PROMPT:
Work out how many lines in the data include the string "degrees"; reply with that number alone.

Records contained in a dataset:
+ + + + + + +

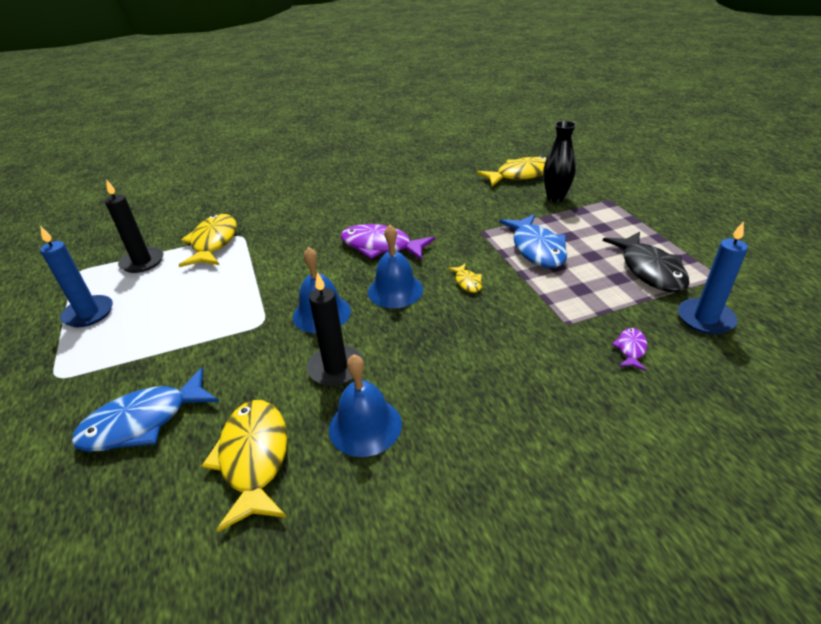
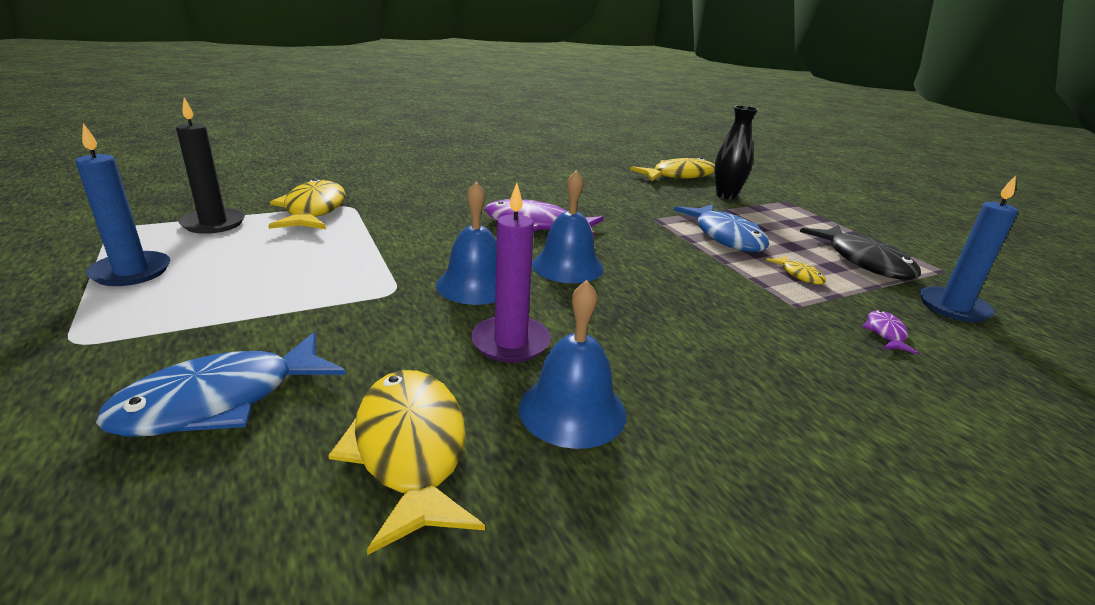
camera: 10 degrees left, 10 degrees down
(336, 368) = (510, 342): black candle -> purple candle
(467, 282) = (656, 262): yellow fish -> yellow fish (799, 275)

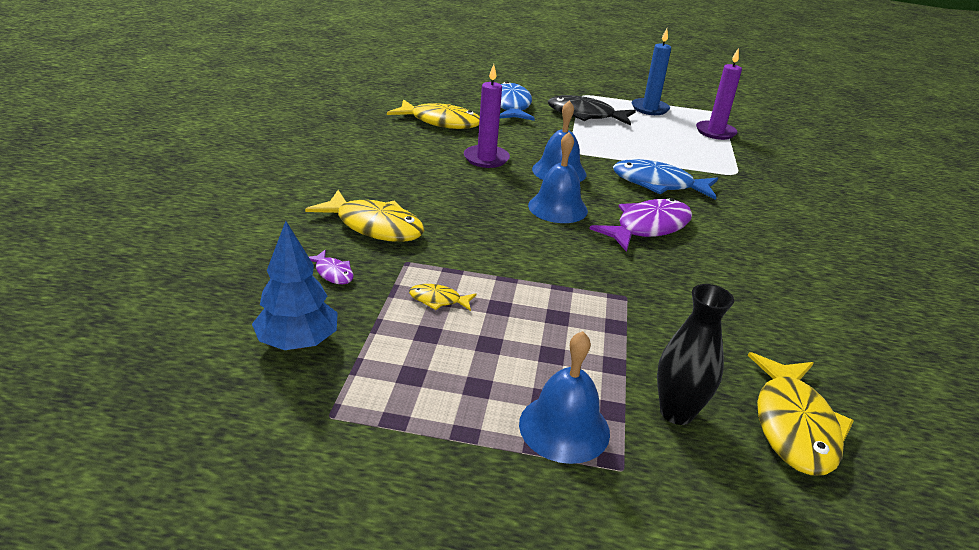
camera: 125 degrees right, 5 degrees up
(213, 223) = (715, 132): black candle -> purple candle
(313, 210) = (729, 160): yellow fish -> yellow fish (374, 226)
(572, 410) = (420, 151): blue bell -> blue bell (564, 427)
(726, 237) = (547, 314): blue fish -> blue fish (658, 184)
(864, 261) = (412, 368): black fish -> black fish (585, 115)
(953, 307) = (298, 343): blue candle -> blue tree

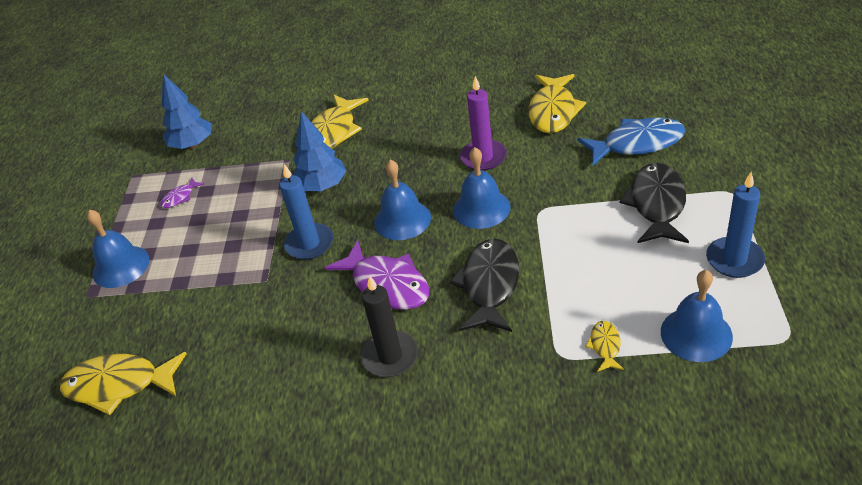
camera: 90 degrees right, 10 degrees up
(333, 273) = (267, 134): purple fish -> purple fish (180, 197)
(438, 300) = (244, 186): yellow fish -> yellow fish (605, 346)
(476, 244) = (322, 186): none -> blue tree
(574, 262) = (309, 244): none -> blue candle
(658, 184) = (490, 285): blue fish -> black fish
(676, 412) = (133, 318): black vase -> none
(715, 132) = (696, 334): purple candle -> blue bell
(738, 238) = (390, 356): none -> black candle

+ + + + + + +

PROBLEM SOLUTION:
3